* [Problem details]
Transcribe every one of the lines below precisely as they appear, omitting the pictures from your answer.

Interface element records:

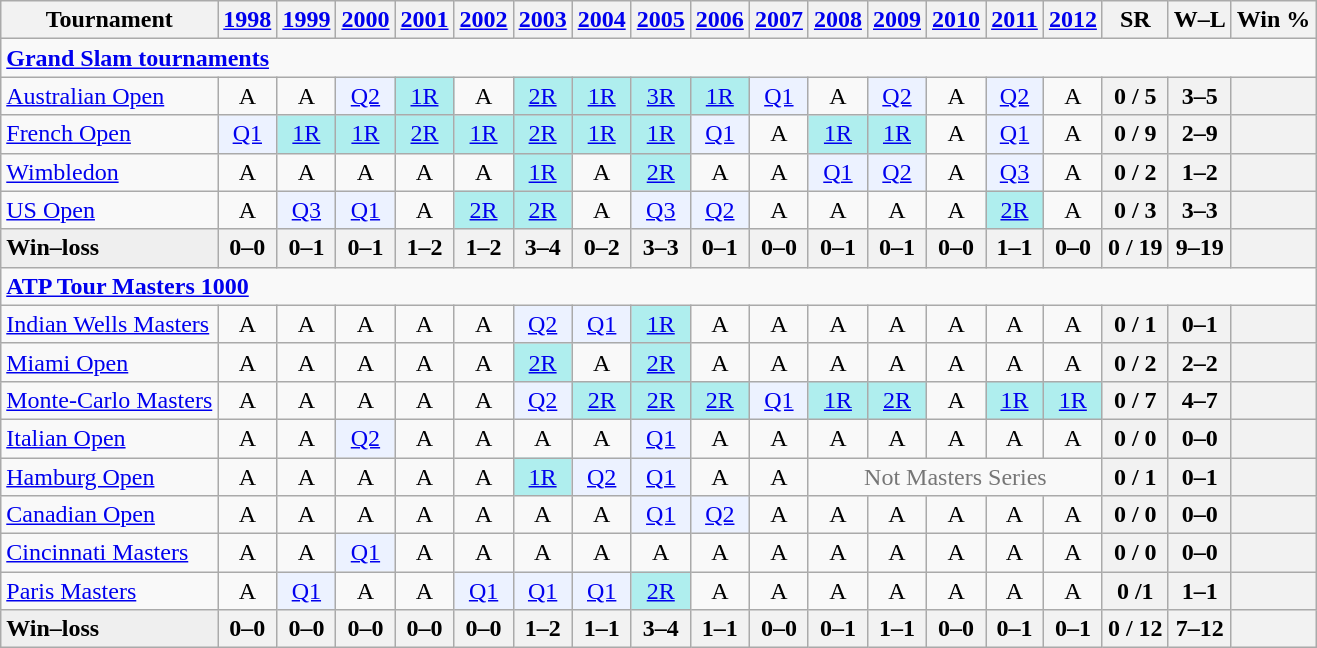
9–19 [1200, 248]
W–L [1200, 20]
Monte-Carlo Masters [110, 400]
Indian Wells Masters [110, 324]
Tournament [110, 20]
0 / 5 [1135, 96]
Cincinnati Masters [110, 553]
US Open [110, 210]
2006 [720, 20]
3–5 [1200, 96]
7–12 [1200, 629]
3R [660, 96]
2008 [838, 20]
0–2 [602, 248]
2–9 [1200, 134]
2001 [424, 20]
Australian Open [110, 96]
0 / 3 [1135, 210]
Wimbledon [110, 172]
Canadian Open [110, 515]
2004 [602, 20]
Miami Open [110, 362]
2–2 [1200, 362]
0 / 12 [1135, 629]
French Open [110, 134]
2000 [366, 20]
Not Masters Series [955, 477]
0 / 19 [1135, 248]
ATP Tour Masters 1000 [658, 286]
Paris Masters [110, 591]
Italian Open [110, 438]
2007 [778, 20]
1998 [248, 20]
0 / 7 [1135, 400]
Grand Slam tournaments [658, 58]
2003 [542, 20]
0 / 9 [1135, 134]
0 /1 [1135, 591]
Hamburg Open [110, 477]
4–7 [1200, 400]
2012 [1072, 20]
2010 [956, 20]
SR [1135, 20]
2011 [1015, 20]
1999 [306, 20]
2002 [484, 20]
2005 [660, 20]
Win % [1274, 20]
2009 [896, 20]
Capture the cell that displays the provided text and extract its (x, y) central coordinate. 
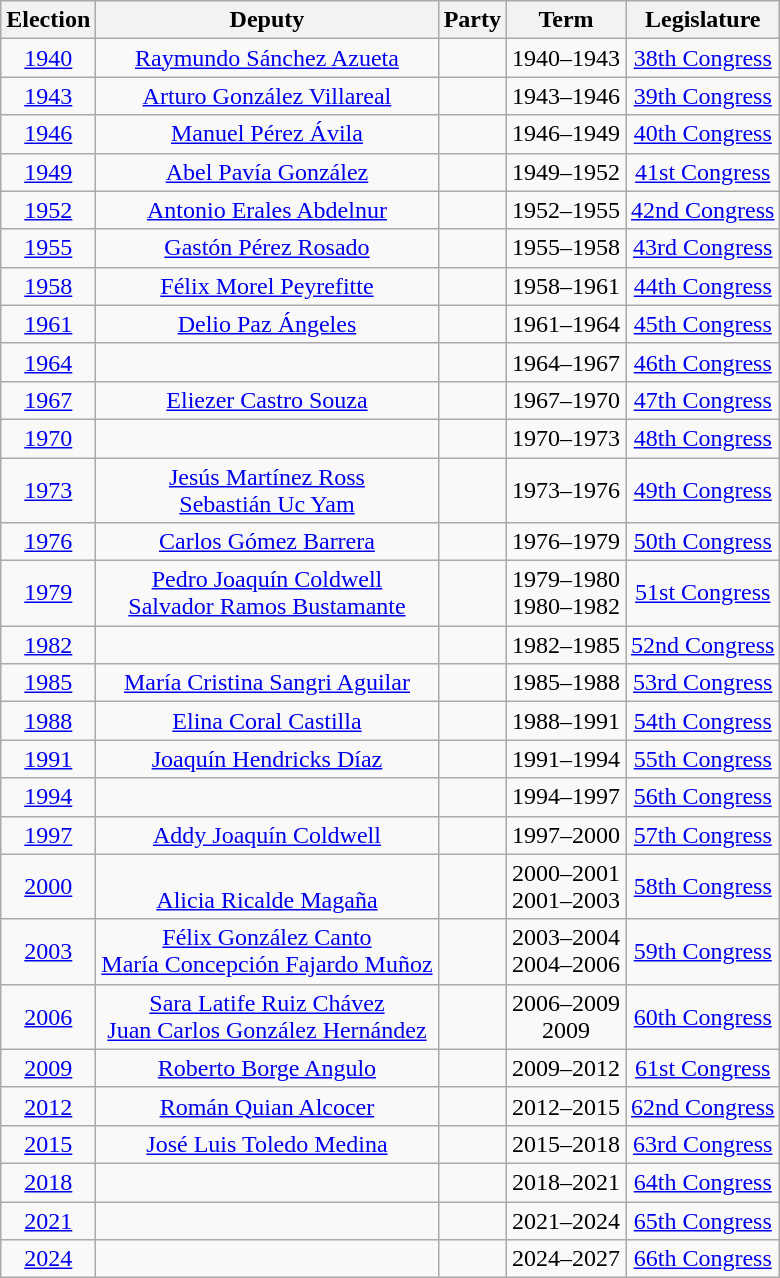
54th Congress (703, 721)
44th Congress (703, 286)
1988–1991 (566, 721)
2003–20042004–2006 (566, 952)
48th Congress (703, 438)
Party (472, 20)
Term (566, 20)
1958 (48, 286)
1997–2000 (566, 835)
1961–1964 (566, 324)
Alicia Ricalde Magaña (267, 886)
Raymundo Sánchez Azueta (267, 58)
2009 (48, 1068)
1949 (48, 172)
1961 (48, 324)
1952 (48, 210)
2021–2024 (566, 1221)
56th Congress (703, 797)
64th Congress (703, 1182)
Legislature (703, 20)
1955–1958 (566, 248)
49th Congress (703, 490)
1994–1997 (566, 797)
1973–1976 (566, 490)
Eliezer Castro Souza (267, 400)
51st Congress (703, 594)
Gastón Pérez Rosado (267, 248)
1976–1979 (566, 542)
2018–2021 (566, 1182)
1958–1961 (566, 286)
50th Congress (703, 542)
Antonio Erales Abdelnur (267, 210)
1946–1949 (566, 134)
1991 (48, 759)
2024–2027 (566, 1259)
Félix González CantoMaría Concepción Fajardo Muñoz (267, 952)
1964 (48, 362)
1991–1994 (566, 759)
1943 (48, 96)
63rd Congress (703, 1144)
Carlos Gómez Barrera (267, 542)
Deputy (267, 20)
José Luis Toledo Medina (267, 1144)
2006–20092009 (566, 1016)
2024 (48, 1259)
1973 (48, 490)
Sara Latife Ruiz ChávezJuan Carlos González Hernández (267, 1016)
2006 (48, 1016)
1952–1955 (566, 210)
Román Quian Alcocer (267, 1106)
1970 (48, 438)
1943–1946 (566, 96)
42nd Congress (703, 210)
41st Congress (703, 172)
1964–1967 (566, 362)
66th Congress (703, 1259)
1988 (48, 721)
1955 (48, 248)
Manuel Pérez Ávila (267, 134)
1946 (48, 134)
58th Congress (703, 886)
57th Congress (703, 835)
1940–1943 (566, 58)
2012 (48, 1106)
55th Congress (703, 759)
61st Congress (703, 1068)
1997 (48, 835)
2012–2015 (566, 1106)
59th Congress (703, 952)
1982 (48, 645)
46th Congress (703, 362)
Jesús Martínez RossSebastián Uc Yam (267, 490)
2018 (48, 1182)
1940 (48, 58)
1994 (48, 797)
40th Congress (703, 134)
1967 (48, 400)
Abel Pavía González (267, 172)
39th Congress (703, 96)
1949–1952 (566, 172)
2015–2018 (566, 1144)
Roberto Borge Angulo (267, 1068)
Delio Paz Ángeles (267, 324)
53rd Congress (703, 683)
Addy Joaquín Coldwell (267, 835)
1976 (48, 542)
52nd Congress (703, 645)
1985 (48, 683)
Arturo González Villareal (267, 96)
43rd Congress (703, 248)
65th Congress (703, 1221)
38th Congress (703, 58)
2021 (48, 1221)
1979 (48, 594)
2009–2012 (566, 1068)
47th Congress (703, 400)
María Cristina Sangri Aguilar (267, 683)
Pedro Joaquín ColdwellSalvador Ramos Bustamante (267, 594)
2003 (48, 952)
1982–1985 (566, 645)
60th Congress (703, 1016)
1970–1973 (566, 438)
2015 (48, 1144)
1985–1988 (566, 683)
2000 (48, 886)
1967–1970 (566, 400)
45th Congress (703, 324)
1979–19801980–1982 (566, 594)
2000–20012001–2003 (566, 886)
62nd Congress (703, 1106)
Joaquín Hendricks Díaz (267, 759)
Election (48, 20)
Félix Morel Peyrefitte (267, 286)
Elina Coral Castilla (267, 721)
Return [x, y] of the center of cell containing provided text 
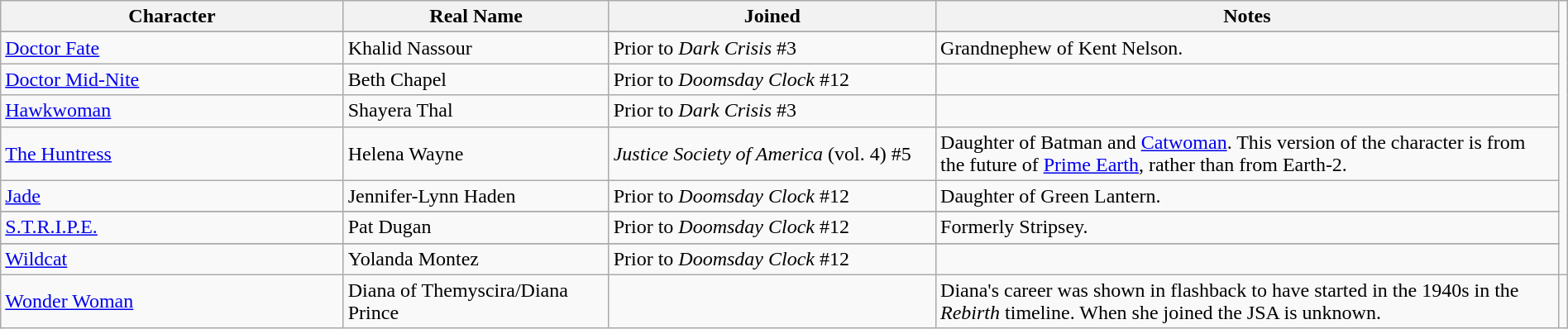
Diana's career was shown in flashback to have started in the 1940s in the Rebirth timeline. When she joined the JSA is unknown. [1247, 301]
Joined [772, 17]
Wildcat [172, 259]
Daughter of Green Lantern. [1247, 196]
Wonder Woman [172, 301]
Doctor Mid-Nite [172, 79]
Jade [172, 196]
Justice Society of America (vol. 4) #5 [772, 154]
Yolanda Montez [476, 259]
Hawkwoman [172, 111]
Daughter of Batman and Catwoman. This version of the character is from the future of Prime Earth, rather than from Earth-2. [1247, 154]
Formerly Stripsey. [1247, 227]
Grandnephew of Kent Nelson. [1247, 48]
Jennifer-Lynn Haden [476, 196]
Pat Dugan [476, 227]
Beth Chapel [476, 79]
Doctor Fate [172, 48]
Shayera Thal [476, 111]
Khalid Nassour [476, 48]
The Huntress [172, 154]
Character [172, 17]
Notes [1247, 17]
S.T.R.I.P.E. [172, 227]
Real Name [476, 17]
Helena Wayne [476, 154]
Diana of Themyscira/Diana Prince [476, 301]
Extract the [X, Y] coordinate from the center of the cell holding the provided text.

* [Written answer]
9–19 [1200, 248]
W–L [1200, 20]
Monte-Carlo Masters [110, 400]
Indian Wells Masters [110, 324]
Tournament [110, 20]
0 / 5 [1135, 96]
Cincinnati Masters [110, 553]
US Open [110, 210]
2006 [720, 20]
3–5 [1200, 96]
7–12 [1200, 629]
3R [660, 96]
2008 [838, 20]
0–2 [602, 248]
2–9 [1200, 134]
2001 [424, 20]
Australian Open [110, 96]
0 / 3 [1135, 210]
Wimbledon [110, 172]
Canadian Open [110, 515]
2004 [602, 20]
Miami Open [110, 362]
2–2 [1200, 362]
0 / 12 [1135, 629]
French Open [110, 134]
2000 [366, 20]
Not Masters Series [955, 477]
0 / 19 [1135, 248]
ATP Tour Masters 1000 [658, 286]
Paris Masters [110, 591]
Italian Open [110, 438]
2007 [778, 20]
1998 [248, 20]
0 / 7 [1135, 400]
Grand Slam tournaments [658, 58]
2003 [542, 20]
0 / 9 [1135, 134]
0 /1 [1135, 591]
Hamburg Open [110, 477]
4–7 [1200, 400]
2012 [1072, 20]
2010 [956, 20]
SR [1135, 20]
2011 [1015, 20]
1999 [306, 20]
2002 [484, 20]
2005 [660, 20]
Win % [1274, 20]
2009 [896, 20]
Capture the cell that displays the provided text and extract its (x, y) central coordinate. 
54th Congress (703, 721)
44th Congress (703, 286)
1988–1991 (566, 721)
2003–20042004–2006 (566, 952)
48th Congress (703, 438)
Party (472, 20)
Term (566, 20)
1958 (48, 286)
1997–2000 (566, 835)
1961–1964 (566, 324)
Alicia Ricalde Magaña (267, 886)
Raymundo Sánchez Azueta (267, 58)
2009 (48, 1068)
1949 (48, 172)
1961 (48, 324)
1952 (48, 210)
2021–2024 (566, 1221)
56th Congress (703, 797)
64th Congress (703, 1182)
Legislature (703, 20)
1955–1958 (566, 248)
49th Congress (703, 490)
1994–1997 (566, 797)
1973–1976 (566, 490)
Eliezer Castro Souza (267, 400)
51st Congress (703, 594)
Gastón Pérez Rosado (267, 248)
1976–1979 (566, 542)
2018–2021 (566, 1182)
1958–1961 (566, 286)
50th Congress (703, 542)
Antonio Erales Abdelnur (267, 210)
1946–1949 (566, 134)
1991 (48, 759)
2024–2027 (566, 1259)
Félix González CantoMaría Concepción Fajardo Muñoz (267, 952)
1964 (48, 362)
1991–1994 (566, 759)
1943 (48, 96)
63rd Congress (703, 1144)
Carlos Gómez Barrera (267, 542)
Deputy (267, 20)
José Luis Toledo Medina (267, 1144)
2006–20092009 (566, 1016)
2024 (48, 1259)
1973 (48, 490)
Sara Latife Ruiz ChávezJuan Carlos González Hernández (267, 1016)
2006 (48, 1016)
1952–1955 (566, 210)
Román Quian Alcocer (267, 1106)
1970 (48, 438)
1943–1946 (566, 96)
42nd Congress (703, 210)
41st Congress (703, 172)
1964–1967 (566, 362)
66th Congress (703, 1259)
1988 (48, 721)
1955 (48, 248)
Manuel Pérez Ávila (267, 134)
1946 (48, 134)
58th Congress (703, 886)
57th Congress (703, 835)
1940–1943 (566, 58)
2012 (48, 1106)
55th Congress (703, 759)
61st Congress (703, 1068)
1997 (48, 835)
2012–2015 (566, 1106)
59th Congress (703, 952)
1982 (48, 645)
46th Congress (703, 362)
Jesús Martínez RossSebastián Uc Yam (267, 490)
2018 (48, 1182)
1940 (48, 58)
1994 (48, 797)
40th Congress (703, 134)
1967 (48, 400)
Abel Pavía González (267, 172)
39th Congress (703, 96)
1949–1952 (566, 172)
2015–2018 (566, 1144)
Roberto Borge Angulo (267, 1068)
Delio Paz Ángeles (267, 324)
53rd Congress (703, 683)
Addy Joaquín Coldwell (267, 835)
1976 (48, 542)
52nd Congress (703, 645)
1985 (48, 683)
Arturo González Villareal (267, 96)
43rd Congress (703, 248)
65th Congress (703, 1221)
38th Congress (703, 58)
2021 (48, 1221)
1979 (48, 594)
2009–2012 (566, 1068)
47th Congress (703, 400)
María Cristina Sangri Aguilar (267, 683)
Pedro Joaquín ColdwellSalvador Ramos Bustamante (267, 594)
2003 (48, 952)
1982–1985 (566, 645)
60th Congress (703, 1016)
1970–1973 (566, 438)
2015 (48, 1144)
1985–1988 (566, 683)
2000 (48, 886)
1967–1970 (566, 400)
45th Congress (703, 324)
1979–19801980–1982 (566, 594)
2000–20012001–2003 (566, 886)
62nd Congress (703, 1106)
Joaquín Hendricks Díaz (267, 759)
Election (48, 20)
Félix Morel Peyrefitte (267, 286)
Elina Coral Castilla (267, 721)
Return [x, y] of the center of cell containing provided text 
Diana's career was shown in flashback to have started in the 1940s in the Rebirth timeline. When she joined the JSA is unknown. [1247, 301]
Joined [772, 17]
Wildcat [172, 259]
Daughter of Green Lantern. [1247, 196]
Wonder Woman [172, 301]
Doctor Mid-Nite [172, 79]
Jade [172, 196]
Justice Society of America (vol. 4) #5 [772, 154]
Yolanda Montez [476, 259]
Hawkwoman [172, 111]
Daughter of Batman and Catwoman. This version of the character is from the future of Prime Earth, rather than from Earth-2. [1247, 154]
Formerly Stripsey. [1247, 227]
Grandnephew of Kent Nelson. [1247, 48]
Jennifer-Lynn Haden [476, 196]
Pat Dugan [476, 227]
Beth Chapel [476, 79]
Doctor Fate [172, 48]
Shayera Thal [476, 111]
Khalid Nassour [476, 48]
The Huntress [172, 154]
Character [172, 17]
Notes [1247, 17]
S.T.R.I.P.E. [172, 227]
Real Name [476, 17]
Helena Wayne [476, 154]
Diana of Themyscira/Diana Prince [476, 301]
Extract the [X, Y] coordinate from the center of the cell holding the provided text.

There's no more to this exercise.